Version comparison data
....................
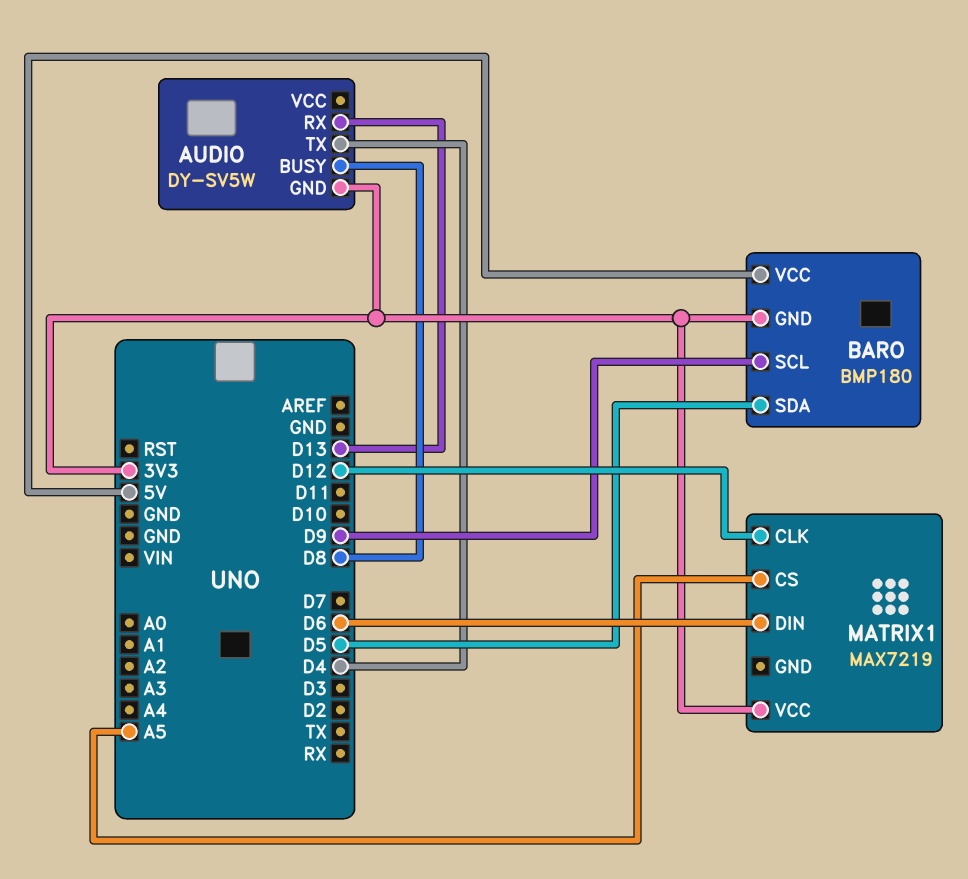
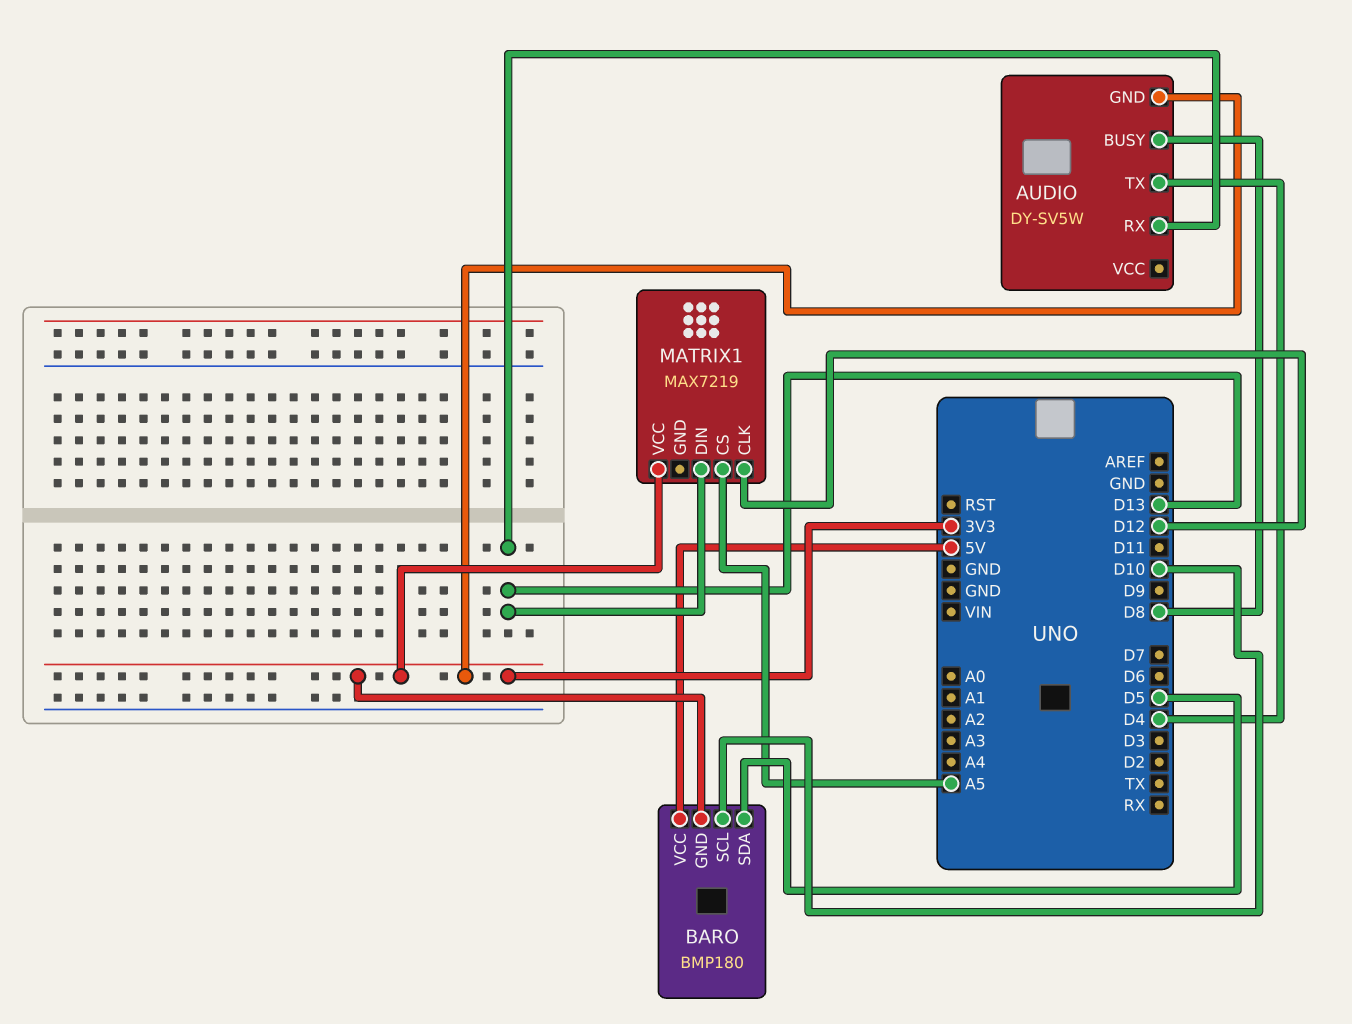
BARO pin SCL: D9 -> D10
MATRIX1 pin DIN: D6 -> D13

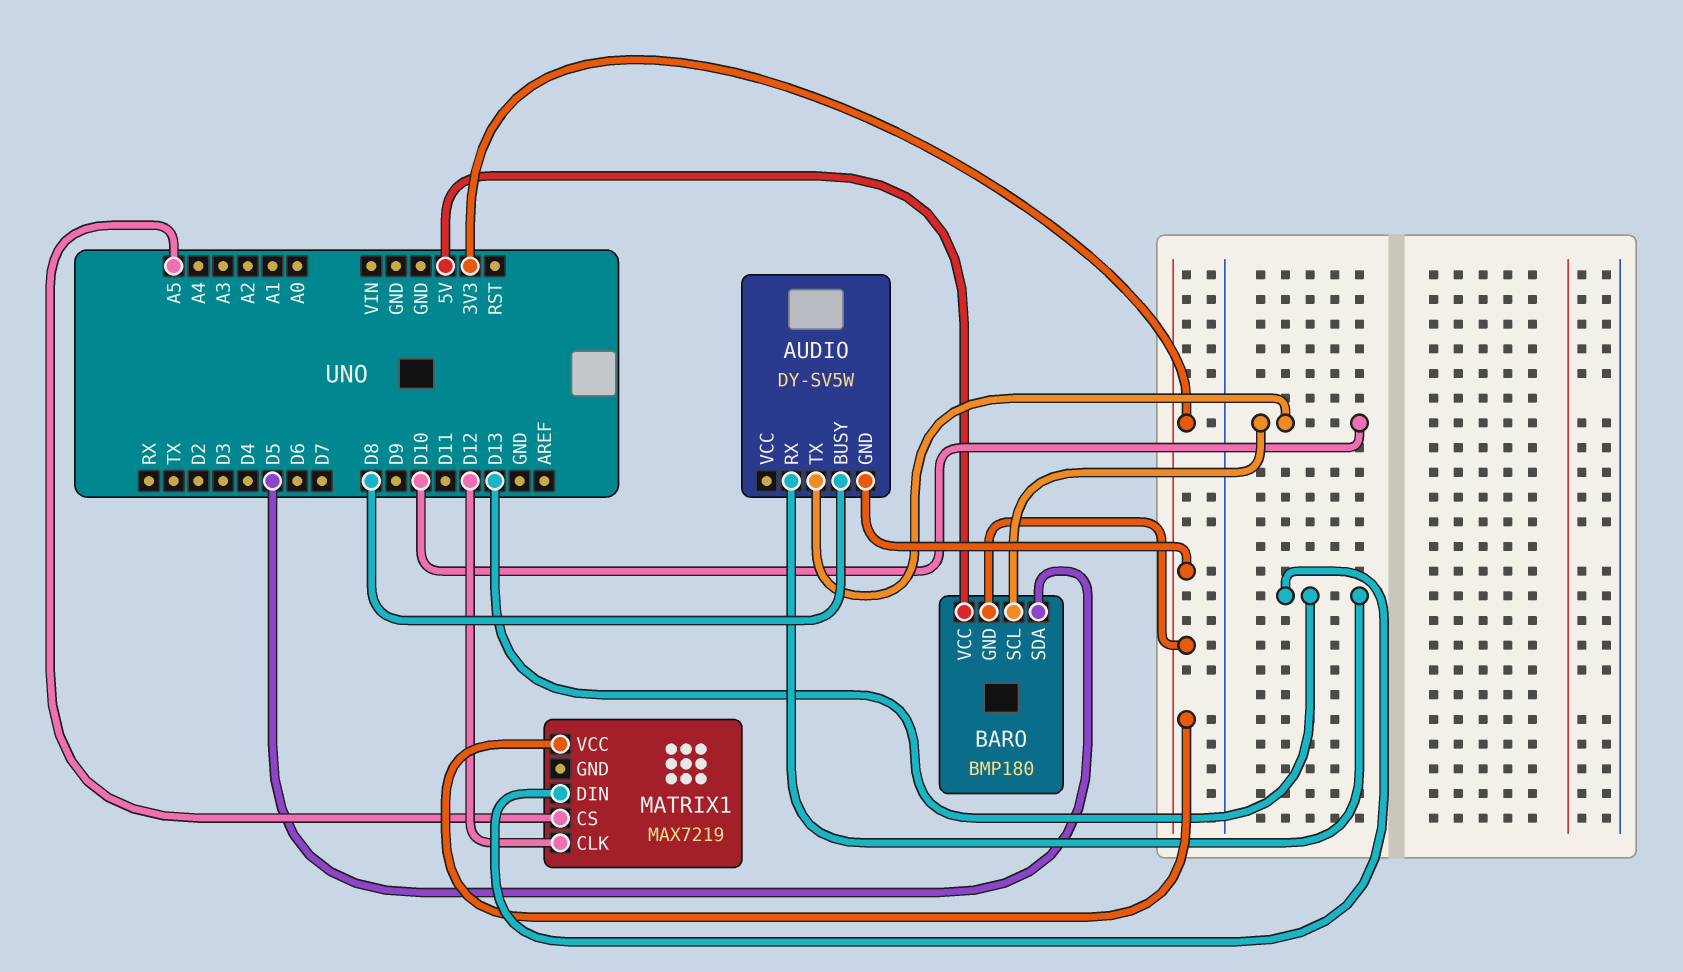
AUDIO pin TX: D4 -> D10

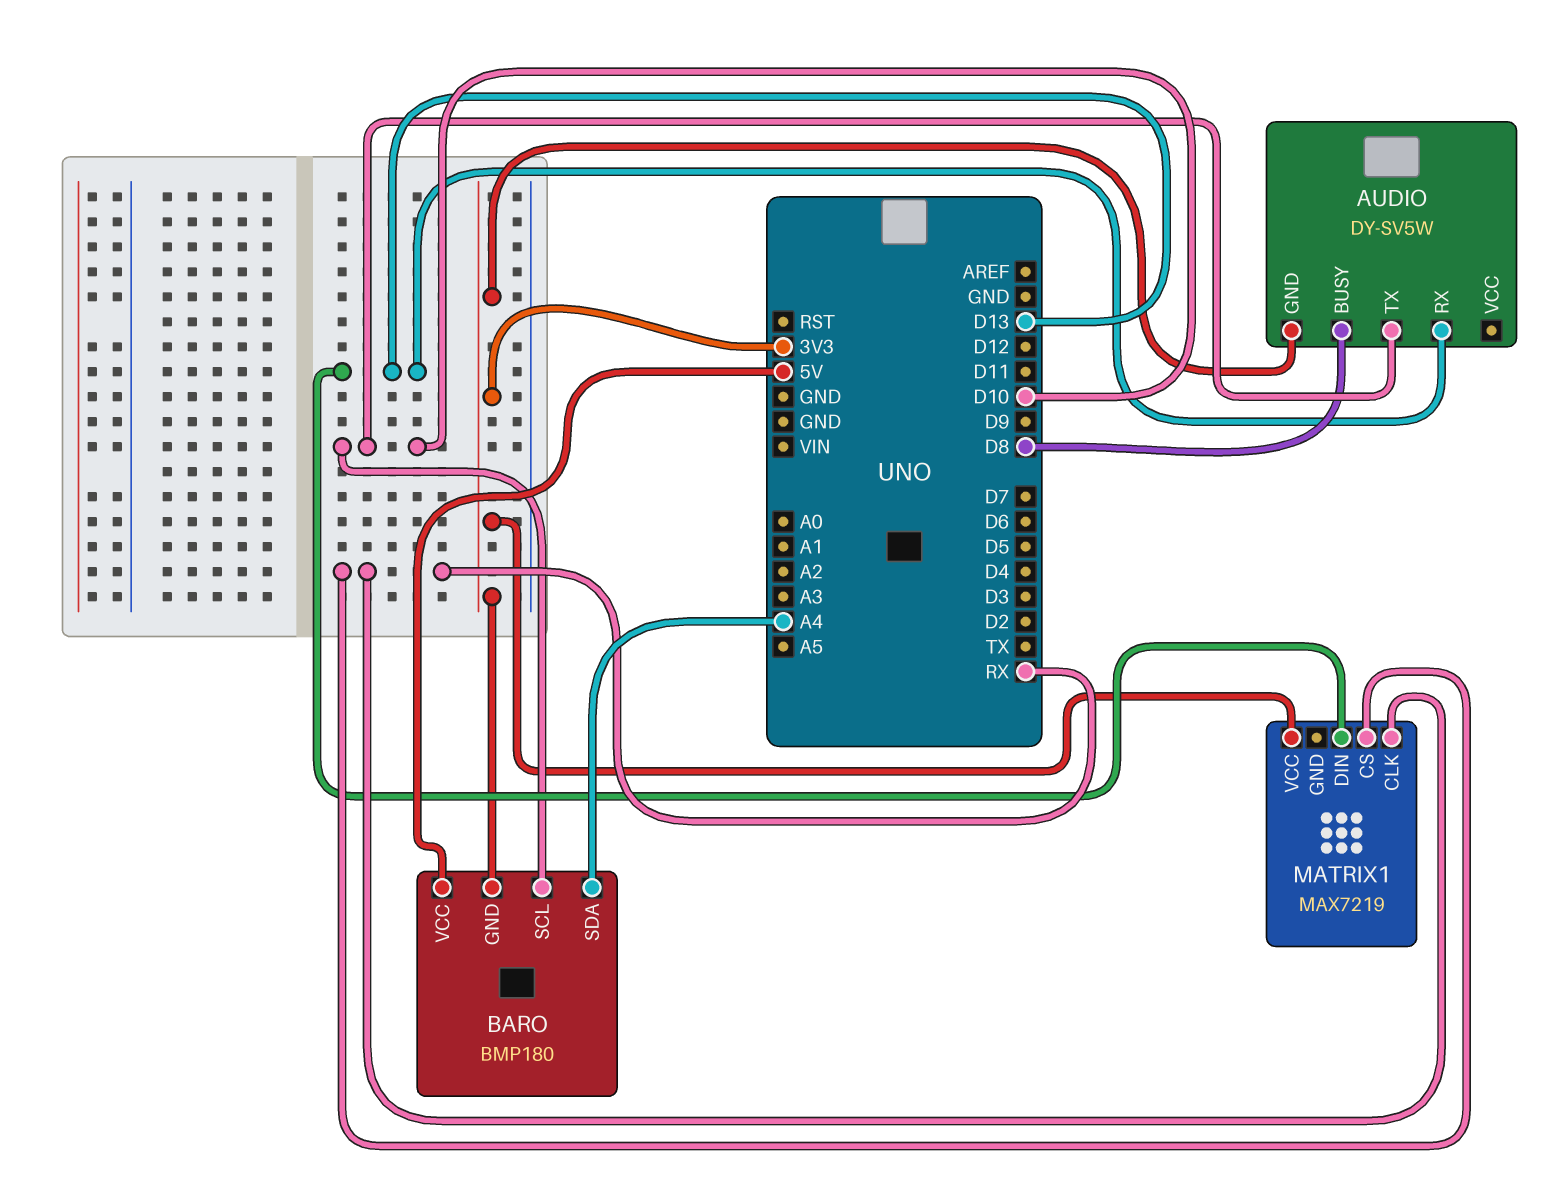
BARO pin SDA: D5 -> A4
MATRIX1 pin CLK: D12 -> RX
MATRIX1 pin CS: A5 -> RX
....................
**Problem:** Lines from the one containing "BARO pin SDA: D5 -> A4" through the last line of the records, restated word for word: that is the whole response.

**Exercise answer:**
BARO pin SDA: D5 -> A4
MATRIX1 pin CLK: D12 -> RX
MATRIX1 pin CS: A5 -> RX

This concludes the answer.